## GOAL OF THE EXERCISE
Among the entries below, one stretch runs from the line that contains "none -> blue hat [255,387,323,456]" through the line that contains "none -> black traffic cone [575,160,633,238]". Repeat that stretch exactly, ends included, and only that.

## MATERIAL TO PROCESS
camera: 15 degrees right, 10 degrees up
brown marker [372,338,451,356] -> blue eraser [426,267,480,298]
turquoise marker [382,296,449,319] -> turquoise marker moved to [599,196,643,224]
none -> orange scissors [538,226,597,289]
---
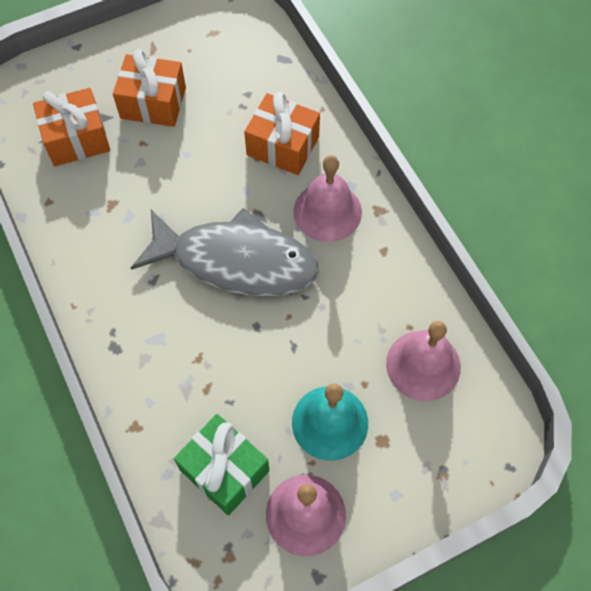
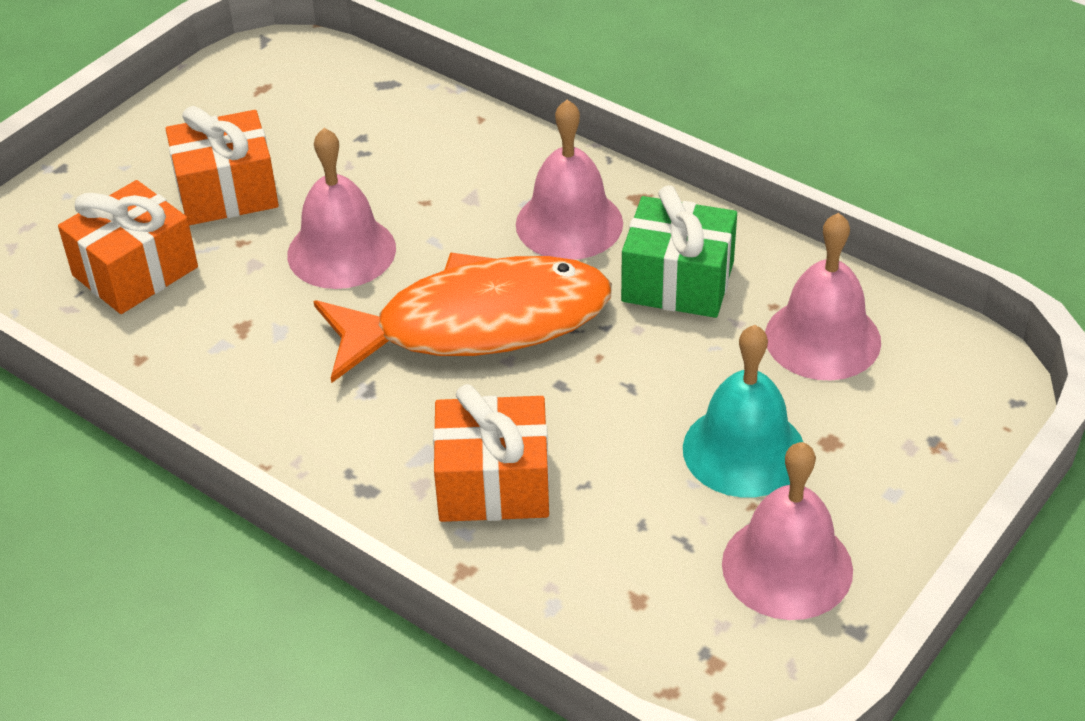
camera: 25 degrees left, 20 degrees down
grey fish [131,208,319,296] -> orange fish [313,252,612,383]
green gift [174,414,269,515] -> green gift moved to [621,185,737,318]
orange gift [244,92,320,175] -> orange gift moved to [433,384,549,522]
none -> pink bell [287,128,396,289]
* * *
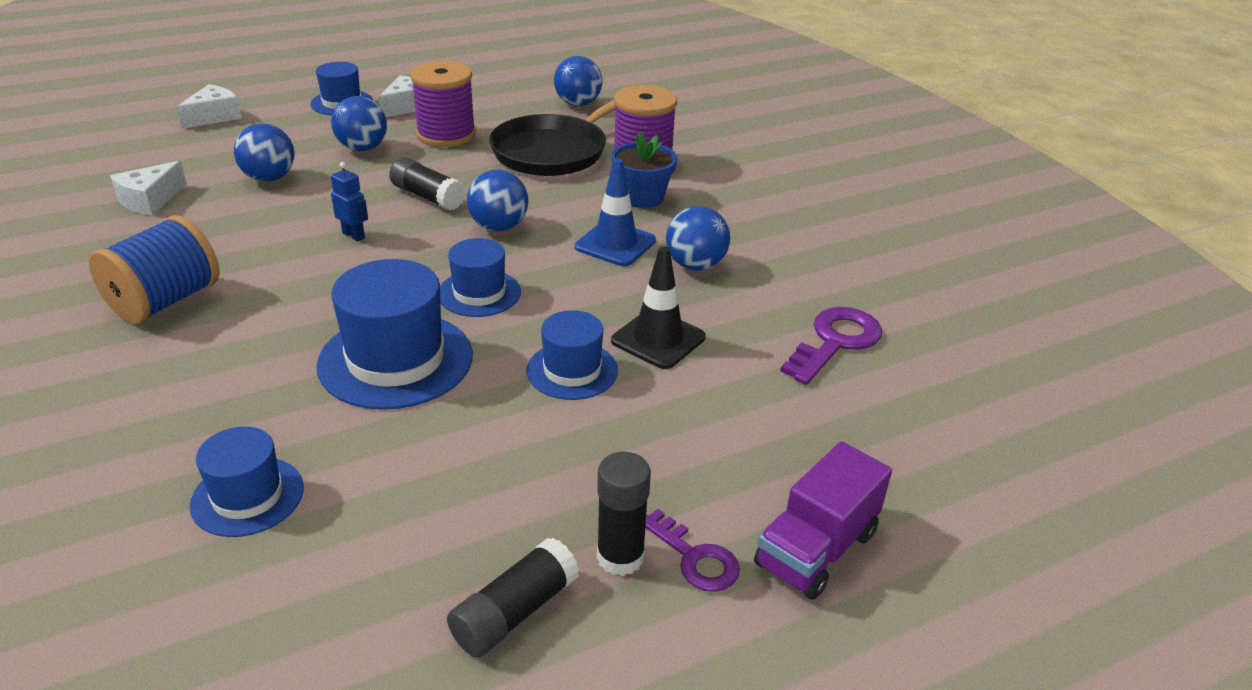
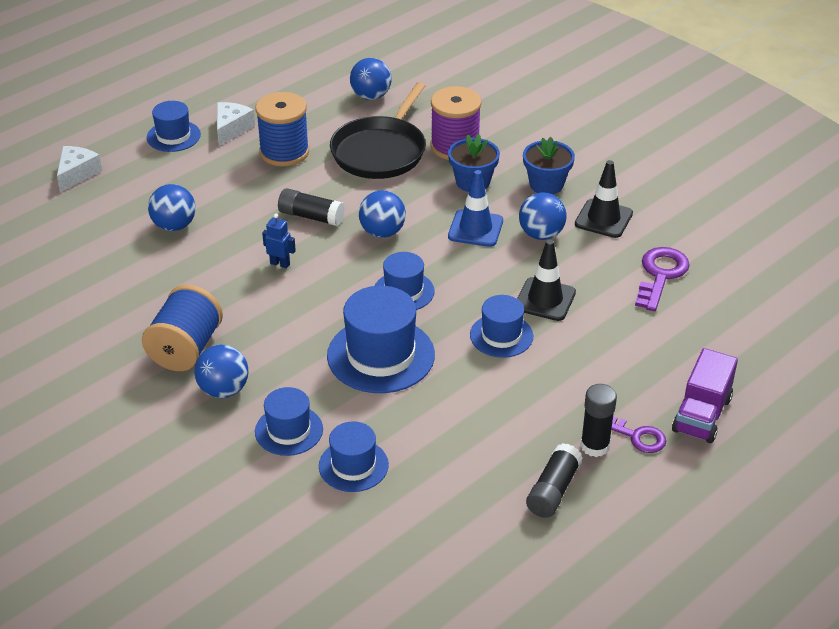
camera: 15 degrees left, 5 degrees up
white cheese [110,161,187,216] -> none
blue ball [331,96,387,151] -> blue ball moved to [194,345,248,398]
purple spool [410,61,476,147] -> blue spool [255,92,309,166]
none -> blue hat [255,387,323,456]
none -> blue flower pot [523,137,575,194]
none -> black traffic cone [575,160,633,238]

## RESPONSE AREA
none -> blue hat [255,387,323,456]
none -> blue flower pot [523,137,575,194]
none -> black traffic cone [575,160,633,238]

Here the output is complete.